───── INPUT

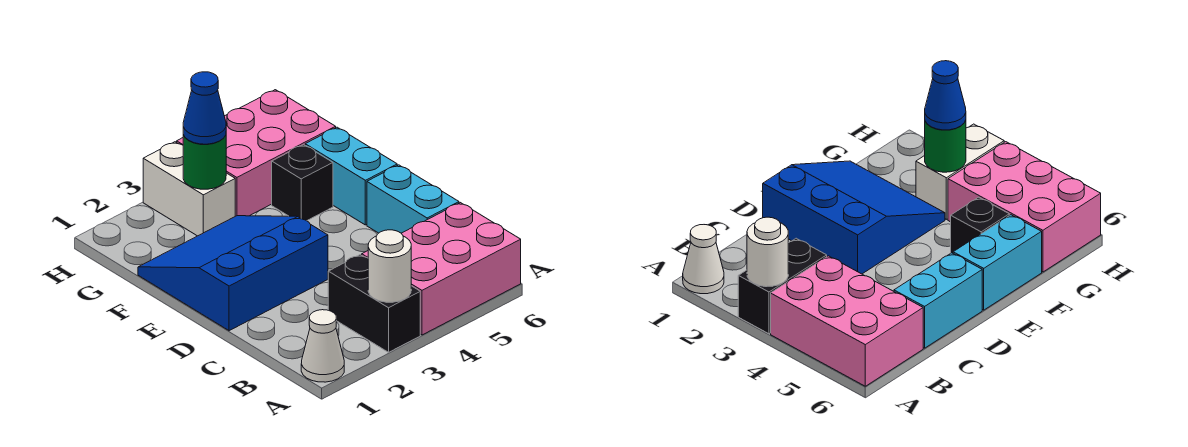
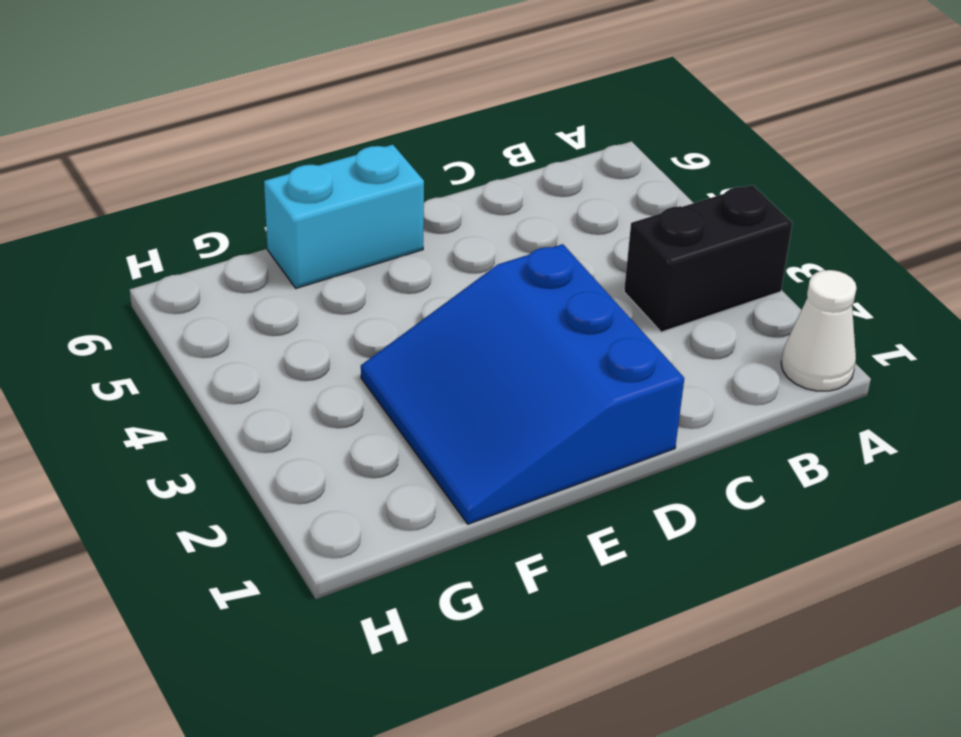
none -> pink brick A4:B6 level 1
none -> cyan brick C6:D6 level 1
none -> black brick F5 level 1

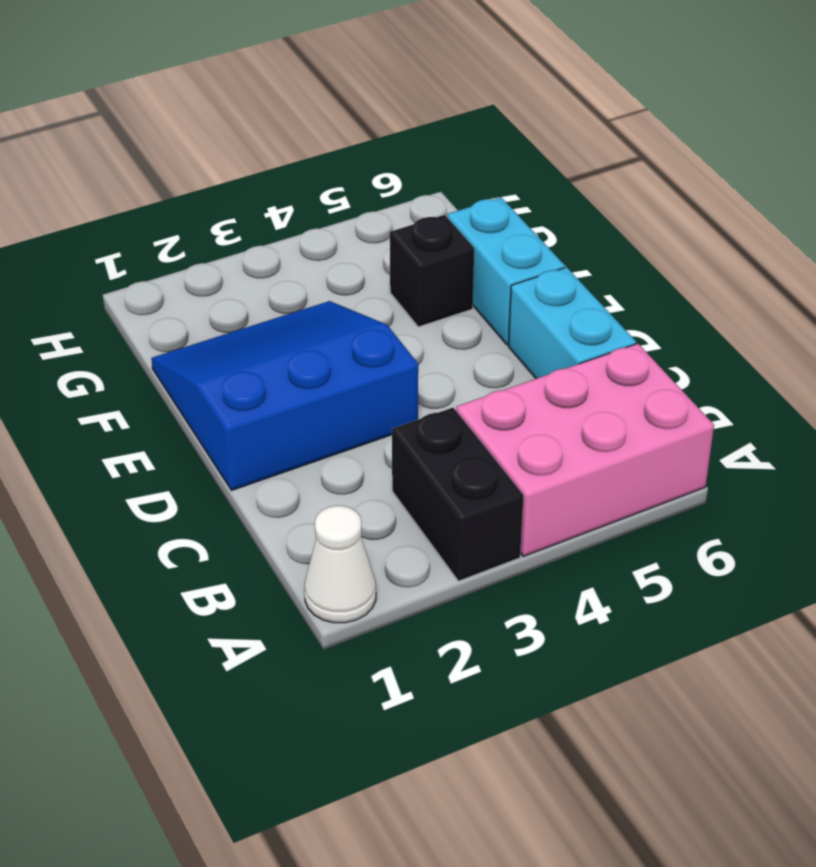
none -> white brick G3:H3 level 1
none -> pink brick G4:H6 level 1
none -> white round brick A3 level 2

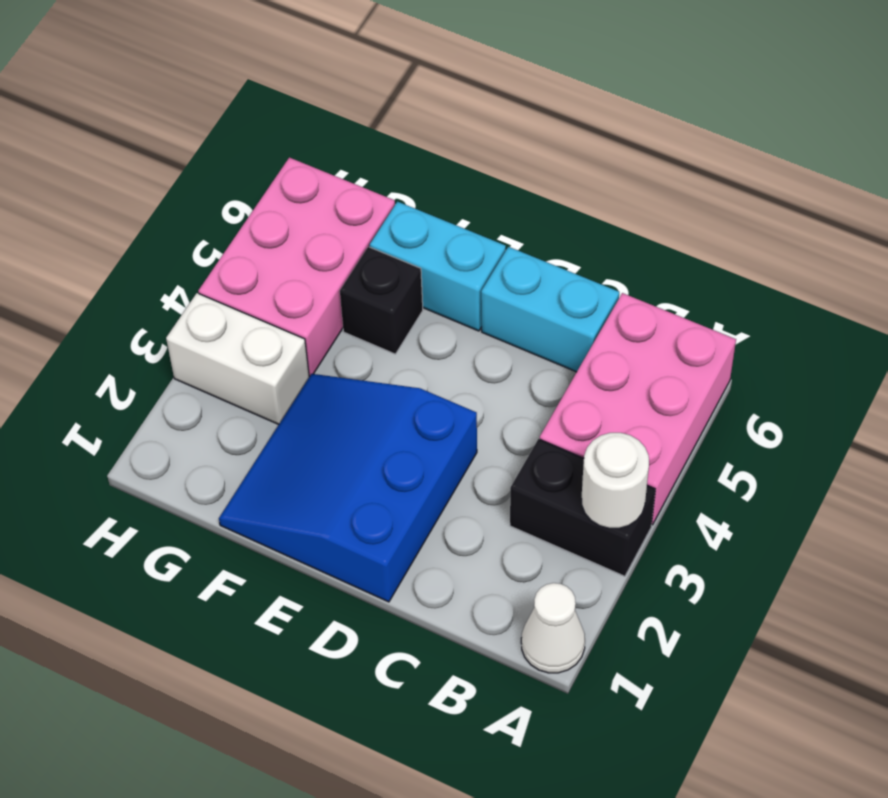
none -> green round brick G3 level 2
none -> blue cone G3 level 3

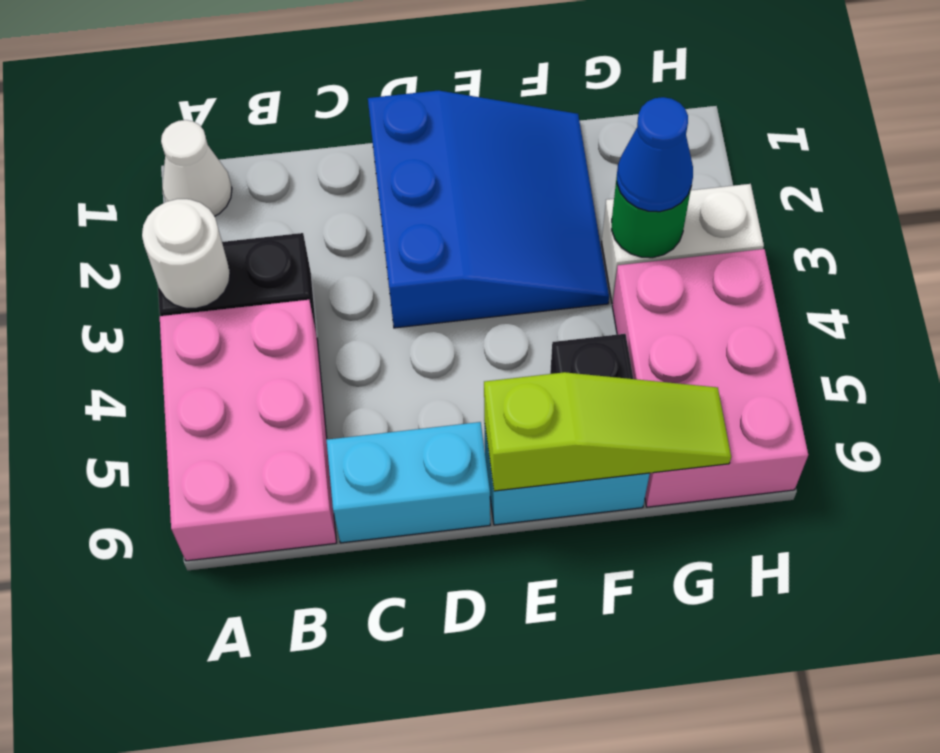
lime slope E6:G6 level 2 top E -> none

──────────

### THE PROBLEM:
Go through the entries above and output them exactly, without pictures.

### SOLVED EXERCISE:
none -> pink brick A4:B6 level 1
none -> cyan brick C6:D6 level 1
none -> black brick F5 level 1

none -> white brick G3:H3 level 1
none -> pink brick G4:H6 level 1
none -> white round brick A3 level 2

none -> green round brick G3 level 2
none -> blue cone G3 level 3

lime slope E6:G6 level 2 top E -> none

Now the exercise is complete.